Task ▸ Examine the material below and count the lines that hold the word "doughnut". Report only the number.

Provided information ▸
====

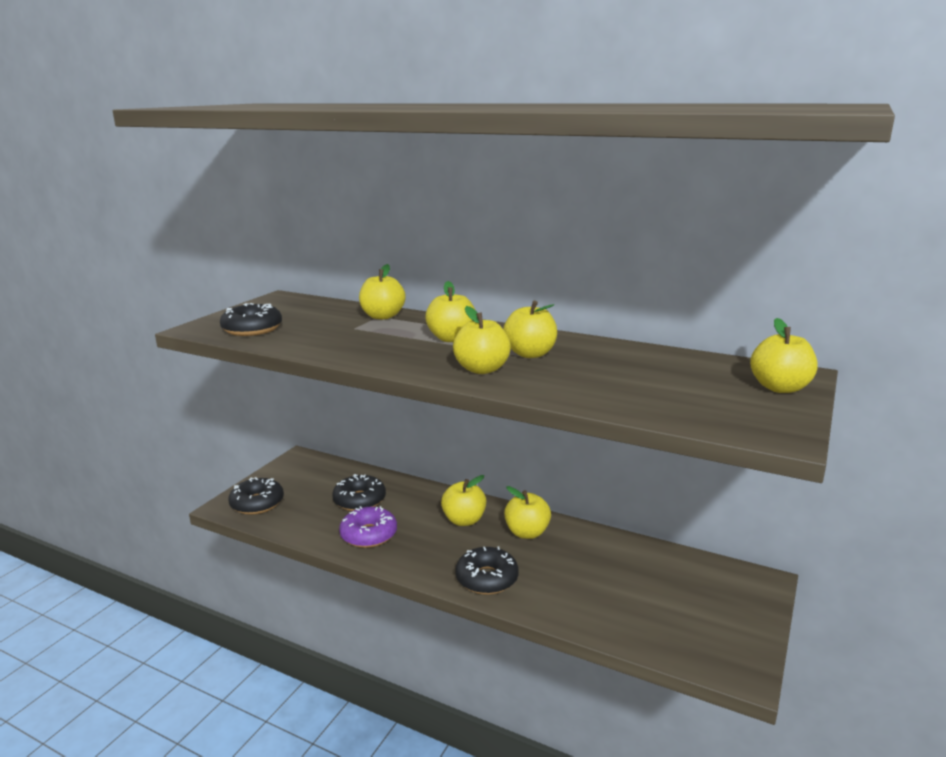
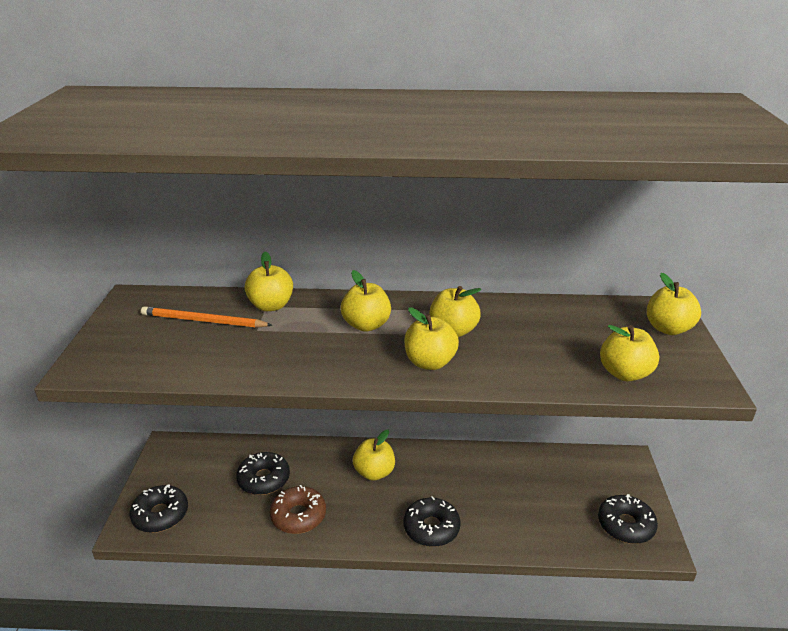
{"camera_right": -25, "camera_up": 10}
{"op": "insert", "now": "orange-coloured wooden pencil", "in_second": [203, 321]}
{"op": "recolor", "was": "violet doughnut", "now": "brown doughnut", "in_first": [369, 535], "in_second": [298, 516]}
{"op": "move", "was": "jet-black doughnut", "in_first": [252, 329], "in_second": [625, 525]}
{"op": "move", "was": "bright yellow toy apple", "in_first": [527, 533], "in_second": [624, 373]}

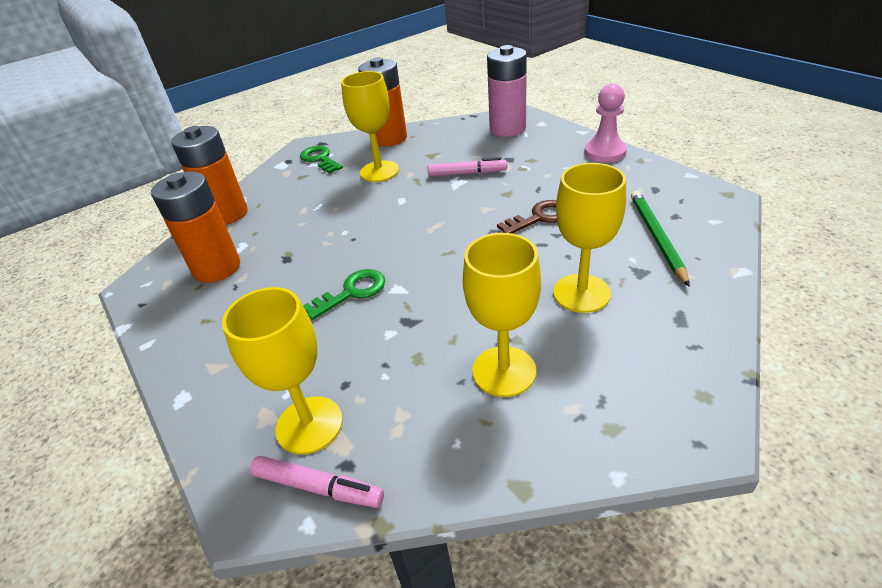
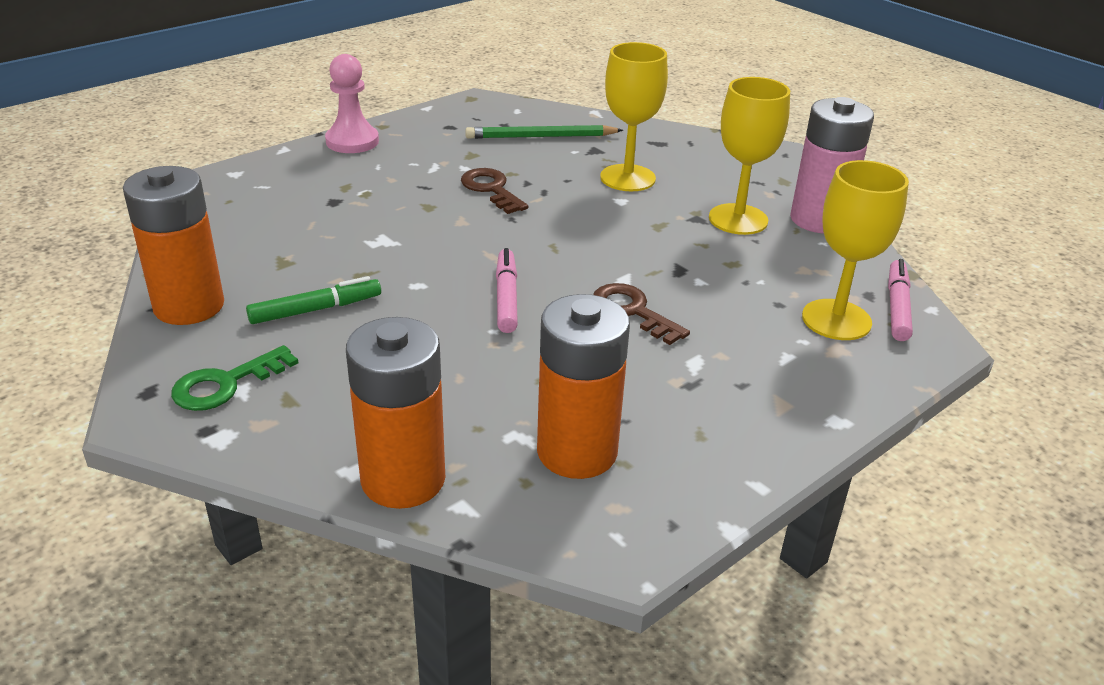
{"camera_right": -100, "camera_up": -5}
{"op": "replace", "was": "bright yellow goblet", "now": "leaf-green marker pen", "in_first": [379, 171], "in_second": [316, 310]}
{"op": "move", "was": "rose-pink marker pen", "in_first": [467, 173], "in_second": [506, 297]}
{"op": "recolor", "was": "leaf-green latchkey", "now": "brown latchkey", "in_first": [352, 292], "in_second": [632, 311]}
{"op": "move", "was": "rose-pink battery", "in_first": [507, 129], "in_second": [819, 220]}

====

Result of this task ▸ 2